##### MATERIAL TO PROCESS

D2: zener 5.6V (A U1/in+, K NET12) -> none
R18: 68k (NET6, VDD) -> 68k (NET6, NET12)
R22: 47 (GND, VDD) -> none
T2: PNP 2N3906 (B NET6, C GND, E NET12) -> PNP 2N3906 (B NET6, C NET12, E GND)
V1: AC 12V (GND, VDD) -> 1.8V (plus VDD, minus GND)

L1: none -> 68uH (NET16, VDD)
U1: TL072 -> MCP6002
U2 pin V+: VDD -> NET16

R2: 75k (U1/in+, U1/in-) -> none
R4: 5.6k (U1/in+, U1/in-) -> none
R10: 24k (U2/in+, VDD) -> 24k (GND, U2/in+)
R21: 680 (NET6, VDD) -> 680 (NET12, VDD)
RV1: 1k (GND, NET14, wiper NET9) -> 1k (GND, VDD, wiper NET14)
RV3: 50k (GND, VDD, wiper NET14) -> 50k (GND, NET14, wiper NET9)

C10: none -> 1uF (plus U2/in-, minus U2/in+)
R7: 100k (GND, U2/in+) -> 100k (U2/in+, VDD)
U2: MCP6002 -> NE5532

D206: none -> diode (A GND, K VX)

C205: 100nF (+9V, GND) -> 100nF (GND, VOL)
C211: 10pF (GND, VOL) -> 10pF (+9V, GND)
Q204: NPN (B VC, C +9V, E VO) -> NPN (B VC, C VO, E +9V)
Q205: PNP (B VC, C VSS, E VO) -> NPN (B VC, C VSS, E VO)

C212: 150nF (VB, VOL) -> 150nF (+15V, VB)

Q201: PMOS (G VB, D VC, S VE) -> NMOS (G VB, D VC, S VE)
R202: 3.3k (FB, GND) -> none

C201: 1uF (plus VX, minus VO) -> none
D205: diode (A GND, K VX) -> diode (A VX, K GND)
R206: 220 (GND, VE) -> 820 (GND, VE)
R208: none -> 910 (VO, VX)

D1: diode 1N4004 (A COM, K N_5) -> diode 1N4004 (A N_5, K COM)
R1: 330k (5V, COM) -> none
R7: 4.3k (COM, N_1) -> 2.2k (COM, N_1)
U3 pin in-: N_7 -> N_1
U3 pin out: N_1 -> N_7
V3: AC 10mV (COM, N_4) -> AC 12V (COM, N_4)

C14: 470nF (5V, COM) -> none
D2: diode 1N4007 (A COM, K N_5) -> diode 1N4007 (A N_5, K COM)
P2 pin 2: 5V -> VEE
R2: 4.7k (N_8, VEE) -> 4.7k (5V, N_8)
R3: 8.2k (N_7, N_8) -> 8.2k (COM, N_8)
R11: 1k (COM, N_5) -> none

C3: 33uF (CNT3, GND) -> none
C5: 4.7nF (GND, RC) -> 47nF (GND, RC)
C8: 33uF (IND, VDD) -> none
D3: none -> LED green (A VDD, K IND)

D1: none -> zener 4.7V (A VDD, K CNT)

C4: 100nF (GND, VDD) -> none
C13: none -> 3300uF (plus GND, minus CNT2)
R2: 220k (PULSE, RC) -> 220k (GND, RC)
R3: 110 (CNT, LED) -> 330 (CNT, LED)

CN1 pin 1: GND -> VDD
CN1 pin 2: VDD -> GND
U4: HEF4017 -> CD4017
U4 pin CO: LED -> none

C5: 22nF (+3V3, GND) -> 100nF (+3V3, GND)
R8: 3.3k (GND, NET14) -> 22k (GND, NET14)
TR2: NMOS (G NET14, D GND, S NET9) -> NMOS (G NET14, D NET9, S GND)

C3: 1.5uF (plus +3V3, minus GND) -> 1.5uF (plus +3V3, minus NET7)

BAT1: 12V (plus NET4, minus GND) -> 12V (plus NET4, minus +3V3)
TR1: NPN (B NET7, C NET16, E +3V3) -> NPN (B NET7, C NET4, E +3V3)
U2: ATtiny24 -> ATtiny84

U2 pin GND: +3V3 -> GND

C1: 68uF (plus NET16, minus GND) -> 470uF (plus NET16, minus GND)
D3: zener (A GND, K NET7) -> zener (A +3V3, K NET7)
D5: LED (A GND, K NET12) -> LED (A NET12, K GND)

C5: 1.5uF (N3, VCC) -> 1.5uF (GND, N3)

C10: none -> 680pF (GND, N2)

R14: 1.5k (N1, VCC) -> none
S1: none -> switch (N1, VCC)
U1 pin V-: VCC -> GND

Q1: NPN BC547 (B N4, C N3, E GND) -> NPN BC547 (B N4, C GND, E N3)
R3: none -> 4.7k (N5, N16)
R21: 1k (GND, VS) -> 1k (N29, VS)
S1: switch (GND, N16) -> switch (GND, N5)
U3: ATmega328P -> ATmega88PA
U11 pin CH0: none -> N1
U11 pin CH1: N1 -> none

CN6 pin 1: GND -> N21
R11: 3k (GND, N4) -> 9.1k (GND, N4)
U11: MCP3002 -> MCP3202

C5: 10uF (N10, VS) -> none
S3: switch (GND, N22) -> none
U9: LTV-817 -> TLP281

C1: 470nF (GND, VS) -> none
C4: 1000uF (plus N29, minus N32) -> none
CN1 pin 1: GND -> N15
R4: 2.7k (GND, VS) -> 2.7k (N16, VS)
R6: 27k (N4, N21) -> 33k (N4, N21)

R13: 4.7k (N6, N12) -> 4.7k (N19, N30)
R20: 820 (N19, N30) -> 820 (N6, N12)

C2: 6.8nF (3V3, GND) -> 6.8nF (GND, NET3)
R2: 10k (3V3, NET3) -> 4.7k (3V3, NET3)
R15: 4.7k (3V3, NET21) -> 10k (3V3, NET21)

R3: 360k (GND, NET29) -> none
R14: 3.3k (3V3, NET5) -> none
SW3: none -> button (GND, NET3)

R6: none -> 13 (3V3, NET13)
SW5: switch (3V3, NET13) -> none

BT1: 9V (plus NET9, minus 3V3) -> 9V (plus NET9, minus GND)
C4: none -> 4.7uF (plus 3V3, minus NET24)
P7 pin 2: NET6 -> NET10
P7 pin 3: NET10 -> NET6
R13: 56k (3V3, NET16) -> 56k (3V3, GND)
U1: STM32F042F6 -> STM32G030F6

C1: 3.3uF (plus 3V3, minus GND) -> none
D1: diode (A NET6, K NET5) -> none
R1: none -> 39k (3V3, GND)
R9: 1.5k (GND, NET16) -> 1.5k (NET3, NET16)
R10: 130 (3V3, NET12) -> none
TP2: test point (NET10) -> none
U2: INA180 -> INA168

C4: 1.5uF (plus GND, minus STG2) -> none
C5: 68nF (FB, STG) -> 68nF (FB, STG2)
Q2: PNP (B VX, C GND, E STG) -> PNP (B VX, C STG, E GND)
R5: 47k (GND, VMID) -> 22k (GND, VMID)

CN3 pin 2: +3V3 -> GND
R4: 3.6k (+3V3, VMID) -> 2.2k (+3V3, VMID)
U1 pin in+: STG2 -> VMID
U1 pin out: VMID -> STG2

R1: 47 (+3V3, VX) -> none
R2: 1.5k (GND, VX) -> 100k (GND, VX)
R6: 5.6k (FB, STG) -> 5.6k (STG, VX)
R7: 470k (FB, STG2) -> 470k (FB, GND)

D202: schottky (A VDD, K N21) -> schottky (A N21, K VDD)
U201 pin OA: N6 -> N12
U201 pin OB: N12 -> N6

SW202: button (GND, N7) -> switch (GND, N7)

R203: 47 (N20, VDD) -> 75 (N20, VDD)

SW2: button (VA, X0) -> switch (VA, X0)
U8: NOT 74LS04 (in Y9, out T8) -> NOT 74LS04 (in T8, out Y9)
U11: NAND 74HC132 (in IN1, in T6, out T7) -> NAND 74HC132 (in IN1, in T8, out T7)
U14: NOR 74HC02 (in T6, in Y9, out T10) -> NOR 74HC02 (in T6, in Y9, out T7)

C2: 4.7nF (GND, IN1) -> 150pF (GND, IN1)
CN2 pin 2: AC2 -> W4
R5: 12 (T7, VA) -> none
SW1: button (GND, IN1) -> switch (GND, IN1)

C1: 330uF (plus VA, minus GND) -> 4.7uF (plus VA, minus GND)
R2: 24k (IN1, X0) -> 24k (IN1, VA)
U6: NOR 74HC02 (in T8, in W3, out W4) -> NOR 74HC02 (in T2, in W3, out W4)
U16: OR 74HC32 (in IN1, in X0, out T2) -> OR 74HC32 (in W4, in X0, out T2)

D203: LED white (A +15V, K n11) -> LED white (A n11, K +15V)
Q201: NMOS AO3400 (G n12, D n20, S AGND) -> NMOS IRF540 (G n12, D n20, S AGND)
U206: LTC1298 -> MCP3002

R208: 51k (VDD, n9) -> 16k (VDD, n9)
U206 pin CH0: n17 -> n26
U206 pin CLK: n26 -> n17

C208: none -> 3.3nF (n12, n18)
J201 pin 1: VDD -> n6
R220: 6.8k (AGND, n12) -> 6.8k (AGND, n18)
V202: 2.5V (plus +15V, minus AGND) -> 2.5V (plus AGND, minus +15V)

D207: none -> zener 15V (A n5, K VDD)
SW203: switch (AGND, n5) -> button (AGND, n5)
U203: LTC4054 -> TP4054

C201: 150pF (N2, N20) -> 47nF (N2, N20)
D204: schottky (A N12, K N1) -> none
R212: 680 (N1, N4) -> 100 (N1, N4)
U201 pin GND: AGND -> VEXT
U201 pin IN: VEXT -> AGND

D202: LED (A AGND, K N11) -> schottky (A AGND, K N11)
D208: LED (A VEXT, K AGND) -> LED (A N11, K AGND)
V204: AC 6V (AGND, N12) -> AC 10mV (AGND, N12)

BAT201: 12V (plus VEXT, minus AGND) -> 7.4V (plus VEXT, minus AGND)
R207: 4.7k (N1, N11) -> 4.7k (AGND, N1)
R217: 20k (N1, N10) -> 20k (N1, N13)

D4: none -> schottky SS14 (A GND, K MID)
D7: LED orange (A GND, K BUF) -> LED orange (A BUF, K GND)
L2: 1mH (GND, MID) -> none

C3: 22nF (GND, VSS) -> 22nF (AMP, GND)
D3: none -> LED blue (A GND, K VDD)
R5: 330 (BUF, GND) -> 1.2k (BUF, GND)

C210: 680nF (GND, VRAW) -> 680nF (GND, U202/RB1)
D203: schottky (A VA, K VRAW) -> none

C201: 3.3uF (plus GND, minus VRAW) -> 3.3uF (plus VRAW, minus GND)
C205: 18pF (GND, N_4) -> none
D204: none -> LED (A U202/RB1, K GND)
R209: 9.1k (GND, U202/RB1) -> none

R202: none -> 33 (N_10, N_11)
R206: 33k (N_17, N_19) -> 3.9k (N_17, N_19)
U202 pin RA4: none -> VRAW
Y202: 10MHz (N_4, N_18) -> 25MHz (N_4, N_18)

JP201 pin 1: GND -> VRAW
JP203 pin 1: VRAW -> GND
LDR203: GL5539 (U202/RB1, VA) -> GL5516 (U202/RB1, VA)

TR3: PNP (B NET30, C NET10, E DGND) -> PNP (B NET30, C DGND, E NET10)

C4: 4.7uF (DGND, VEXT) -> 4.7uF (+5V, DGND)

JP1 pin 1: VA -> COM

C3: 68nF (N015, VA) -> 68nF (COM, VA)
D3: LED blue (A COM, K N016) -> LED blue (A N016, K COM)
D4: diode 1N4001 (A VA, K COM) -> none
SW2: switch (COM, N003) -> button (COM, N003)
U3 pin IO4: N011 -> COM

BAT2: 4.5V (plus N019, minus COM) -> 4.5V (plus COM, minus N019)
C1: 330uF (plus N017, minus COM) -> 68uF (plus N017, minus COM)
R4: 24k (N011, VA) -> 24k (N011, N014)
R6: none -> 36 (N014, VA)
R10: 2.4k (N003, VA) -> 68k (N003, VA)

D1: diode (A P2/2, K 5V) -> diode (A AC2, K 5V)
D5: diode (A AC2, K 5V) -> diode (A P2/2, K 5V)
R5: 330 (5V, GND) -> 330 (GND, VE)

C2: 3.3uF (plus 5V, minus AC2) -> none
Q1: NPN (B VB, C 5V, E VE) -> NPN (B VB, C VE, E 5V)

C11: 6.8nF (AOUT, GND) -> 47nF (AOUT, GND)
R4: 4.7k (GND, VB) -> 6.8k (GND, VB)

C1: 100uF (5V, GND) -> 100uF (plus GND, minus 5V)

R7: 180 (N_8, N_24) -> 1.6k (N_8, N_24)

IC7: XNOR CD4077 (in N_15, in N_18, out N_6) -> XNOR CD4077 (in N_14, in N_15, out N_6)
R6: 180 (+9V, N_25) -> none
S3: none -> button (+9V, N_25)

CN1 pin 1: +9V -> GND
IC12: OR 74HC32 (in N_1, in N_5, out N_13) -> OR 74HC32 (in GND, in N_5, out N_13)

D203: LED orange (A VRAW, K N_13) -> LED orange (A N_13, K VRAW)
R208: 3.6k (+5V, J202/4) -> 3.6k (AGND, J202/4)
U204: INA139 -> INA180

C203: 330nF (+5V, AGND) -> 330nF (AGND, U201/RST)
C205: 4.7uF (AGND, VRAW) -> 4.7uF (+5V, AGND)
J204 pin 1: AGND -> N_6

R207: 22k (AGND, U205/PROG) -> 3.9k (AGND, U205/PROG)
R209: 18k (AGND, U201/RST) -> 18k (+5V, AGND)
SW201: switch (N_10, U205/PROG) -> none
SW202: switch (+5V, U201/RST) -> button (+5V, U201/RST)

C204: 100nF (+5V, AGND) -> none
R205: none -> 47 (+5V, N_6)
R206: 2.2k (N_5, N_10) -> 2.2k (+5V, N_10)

##########

#### DESCRIPTION OF THE TASK
From the records above, print exactly the lines that run from the line with "R5: 12 (T7, VA) -> none" to the line with "L2: 1mH (GND, MID) -> none", inclusive.

#### ANSWER TO THIS EXERCISE
R5: 12 (T7, VA) -> none
SW1: button (GND, IN1) -> switch (GND, IN1)

C1: 330uF (plus VA, minus GND) -> 4.7uF (plus VA, minus GND)
R2: 24k (IN1, X0) -> 24k (IN1, VA)
U6: NOR 74HC02 (in T8, in W3, out W4) -> NOR 74HC02 (in T2, in W3, out W4)
U16: OR 74HC32 (in IN1, in X0, out T2) -> OR 74HC32 (in W4, in X0, out T2)

D203: LED white (A +15V, K n11) -> LED white (A n11, K +15V)
Q201: NMOS AO3400 (G n12, D n20, S AGND) -> NMOS IRF540 (G n12, D n20, S AGND)
U206: LTC1298 -> MCP3002

R208: 51k (VDD, n9) -> 16k (VDD, n9)
U206 pin CH0: n17 -> n26
U206 pin CLK: n26 -> n17

C208: none -> 3.3nF (n12, n18)
J201 pin 1: VDD -> n6
R220: 6.8k (AGND, n12) -> 6.8k (AGND, n18)
V202: 2.5V (plus +15V, minus AGND) -> 2.5V (plus AGND, minus +15V)

D207: none -> zener 15V (A n5, K VDD)
SW203: switch (AGND, n5) -> button (AGND, n5)
U203: LTC4054 -> TP4054

C201: 150pF (N2, N20) -> 47nF (N2, N20)
D204: schottky (A N12, K N1) -> none
R212: 680 (N1, N4) -> 100 (N1, N4)
U201 pin GND: AGND -> VEXT
U201 pin IN: VEXT -> AGND

D202: LED (A AGND, K N11) -> schottky (A AGND, K N11)
D208: LED (A VEXT, K AGND) -> LED (A N11, K AGND)
V204: AC 6V (AGND, N12) -> AC 10mV (AGND, N12)

BAT201: 12V (plus VEXT, minus AGND) -> 7.4V (plus VEXT, minus AGND)
R207: 4.7k (N1, N11) -> 4.7k (AGND, N1)
R217: 20k (N1, N10) -> 20k (N1, N13)

D4: none -> schottky SS14 (A GND, K MID)
D7: LED orange (A GND, K BUF) -> LED orange (A BUF, K GND)
L2: 1mH (GND, MID) -> none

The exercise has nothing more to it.